EXERCISE INSTRUCTIONS ▸ Write out the lines starting at the one that holds "tambor (marrón) <407" and ending with the final line of the data, exactly and with no others.

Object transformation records
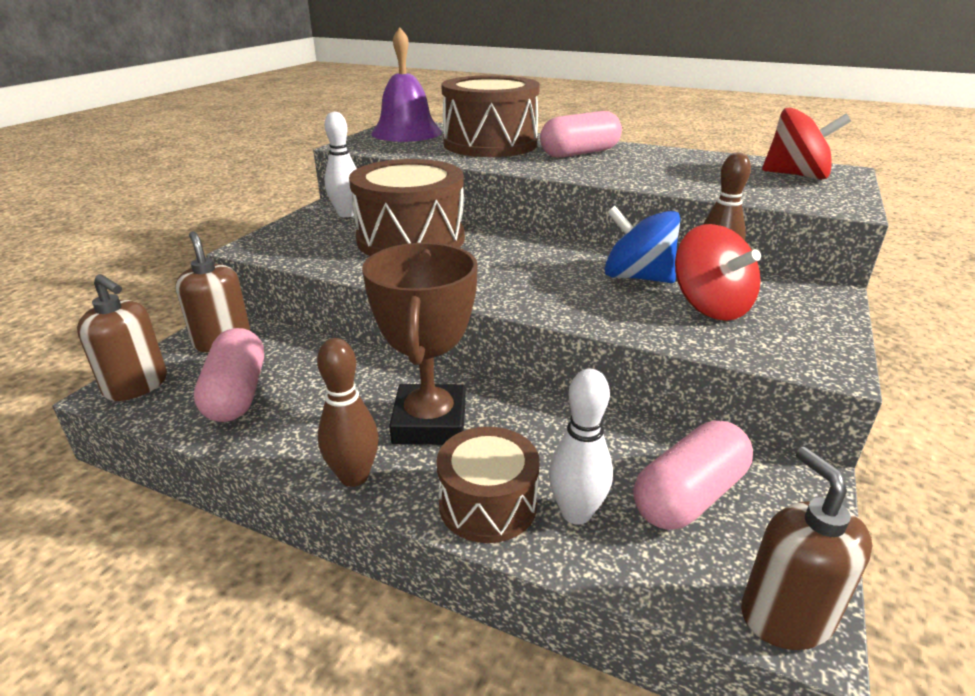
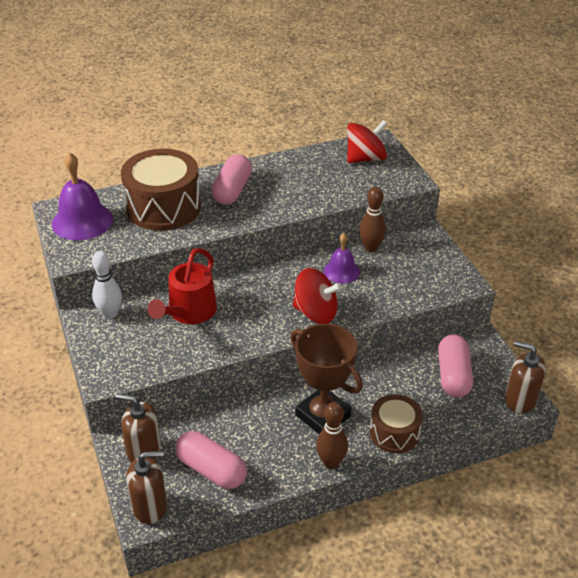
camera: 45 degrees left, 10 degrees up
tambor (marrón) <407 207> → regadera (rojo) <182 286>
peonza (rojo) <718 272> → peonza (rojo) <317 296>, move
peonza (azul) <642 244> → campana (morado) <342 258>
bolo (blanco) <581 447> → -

ANSWER TO THIS PROBLEM ▸
tambor (marrón) <407 207> → regadera (rojo) <182 286>
peonza (rojo) <718 272> → peonza (rojo) <317 296>, move
peonza (azul) <642 244> → campana (morado) <342 258>
bolo (blanco) <581 447> → -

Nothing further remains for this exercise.